EXERCISE ->
The answer must consist of each line below that contains the string "boat".

───── DATASET ─────

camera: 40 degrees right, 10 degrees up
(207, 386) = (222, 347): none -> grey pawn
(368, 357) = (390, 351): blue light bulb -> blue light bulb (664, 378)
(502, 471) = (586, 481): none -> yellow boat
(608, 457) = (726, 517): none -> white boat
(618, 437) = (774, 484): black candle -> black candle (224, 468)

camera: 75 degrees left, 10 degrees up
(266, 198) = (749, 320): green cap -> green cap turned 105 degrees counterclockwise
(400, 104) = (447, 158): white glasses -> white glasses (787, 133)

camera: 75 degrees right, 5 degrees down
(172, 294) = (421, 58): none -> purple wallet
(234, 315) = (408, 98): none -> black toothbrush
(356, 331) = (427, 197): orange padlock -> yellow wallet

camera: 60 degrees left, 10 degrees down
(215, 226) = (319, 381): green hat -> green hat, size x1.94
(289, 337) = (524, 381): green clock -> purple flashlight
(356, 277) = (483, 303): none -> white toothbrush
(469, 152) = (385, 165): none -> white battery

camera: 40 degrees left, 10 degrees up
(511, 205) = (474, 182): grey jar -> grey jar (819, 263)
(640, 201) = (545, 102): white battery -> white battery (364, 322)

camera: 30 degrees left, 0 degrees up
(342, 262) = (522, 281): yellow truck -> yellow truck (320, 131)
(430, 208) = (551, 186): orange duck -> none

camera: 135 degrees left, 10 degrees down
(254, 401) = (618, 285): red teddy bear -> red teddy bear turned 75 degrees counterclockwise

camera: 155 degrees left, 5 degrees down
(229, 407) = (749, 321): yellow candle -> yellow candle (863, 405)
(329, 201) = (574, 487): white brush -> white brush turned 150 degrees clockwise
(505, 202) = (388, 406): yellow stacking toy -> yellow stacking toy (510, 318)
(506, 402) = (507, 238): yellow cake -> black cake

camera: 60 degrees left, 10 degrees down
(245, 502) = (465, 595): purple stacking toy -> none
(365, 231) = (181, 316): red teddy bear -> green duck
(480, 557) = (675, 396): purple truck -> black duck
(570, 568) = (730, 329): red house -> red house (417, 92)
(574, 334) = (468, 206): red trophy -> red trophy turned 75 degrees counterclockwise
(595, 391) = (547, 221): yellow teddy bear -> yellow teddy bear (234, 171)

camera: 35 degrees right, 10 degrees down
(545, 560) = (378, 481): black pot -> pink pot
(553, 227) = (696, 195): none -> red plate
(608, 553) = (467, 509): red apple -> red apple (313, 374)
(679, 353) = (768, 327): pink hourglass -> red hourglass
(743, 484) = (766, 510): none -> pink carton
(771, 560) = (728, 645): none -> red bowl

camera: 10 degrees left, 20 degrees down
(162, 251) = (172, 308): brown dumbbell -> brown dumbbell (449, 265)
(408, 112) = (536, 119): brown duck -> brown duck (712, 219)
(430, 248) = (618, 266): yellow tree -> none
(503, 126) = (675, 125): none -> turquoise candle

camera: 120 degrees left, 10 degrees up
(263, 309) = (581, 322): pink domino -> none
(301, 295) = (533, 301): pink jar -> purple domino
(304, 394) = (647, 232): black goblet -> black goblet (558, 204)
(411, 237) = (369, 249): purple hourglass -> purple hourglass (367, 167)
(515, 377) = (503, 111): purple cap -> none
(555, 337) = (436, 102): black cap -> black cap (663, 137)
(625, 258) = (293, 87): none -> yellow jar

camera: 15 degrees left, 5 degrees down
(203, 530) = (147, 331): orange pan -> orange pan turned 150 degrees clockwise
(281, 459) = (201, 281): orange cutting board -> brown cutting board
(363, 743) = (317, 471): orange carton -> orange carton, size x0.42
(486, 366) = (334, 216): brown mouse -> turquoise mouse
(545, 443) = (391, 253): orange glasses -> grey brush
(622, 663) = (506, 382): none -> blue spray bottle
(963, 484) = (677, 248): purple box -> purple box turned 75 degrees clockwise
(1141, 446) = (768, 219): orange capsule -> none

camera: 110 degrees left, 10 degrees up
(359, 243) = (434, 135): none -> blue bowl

─────

RESPONSE TO THE TASK ->
(502, 471) = (586, 481): none -> yellow boat
(608, 457) = (726, 517): none -> white boat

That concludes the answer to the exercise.